— RECORD SET —

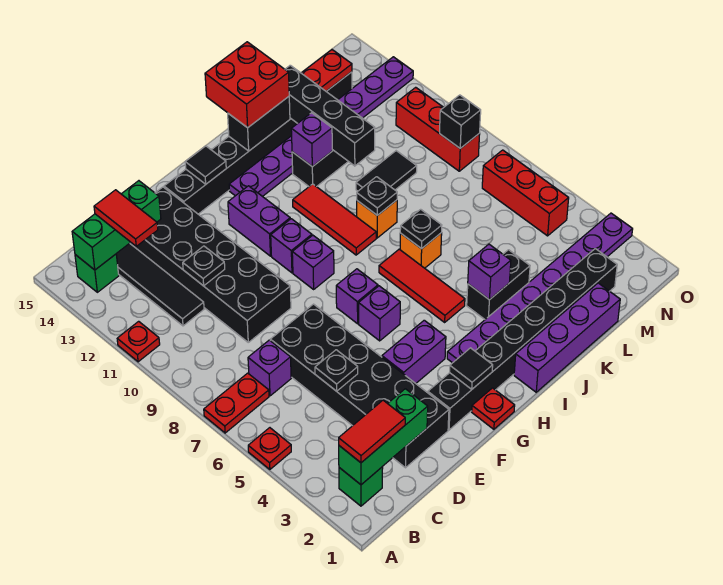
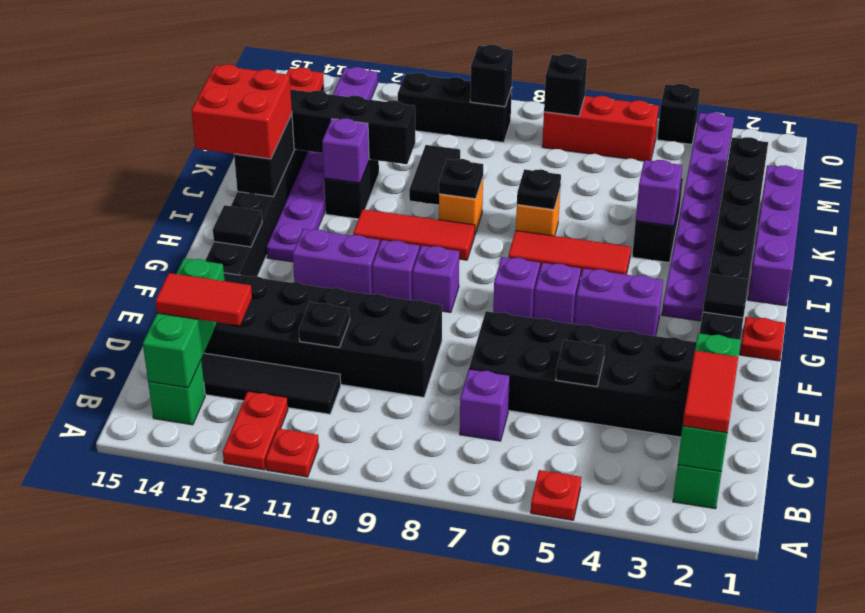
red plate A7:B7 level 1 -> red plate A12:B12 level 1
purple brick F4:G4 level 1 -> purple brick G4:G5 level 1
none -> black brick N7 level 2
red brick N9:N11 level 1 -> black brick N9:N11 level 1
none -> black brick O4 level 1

— EXERCISE GOAL —
Check each line of the material for "black" and report how many have it. Add no other words.

— OUTPUT OF THE TASK —
3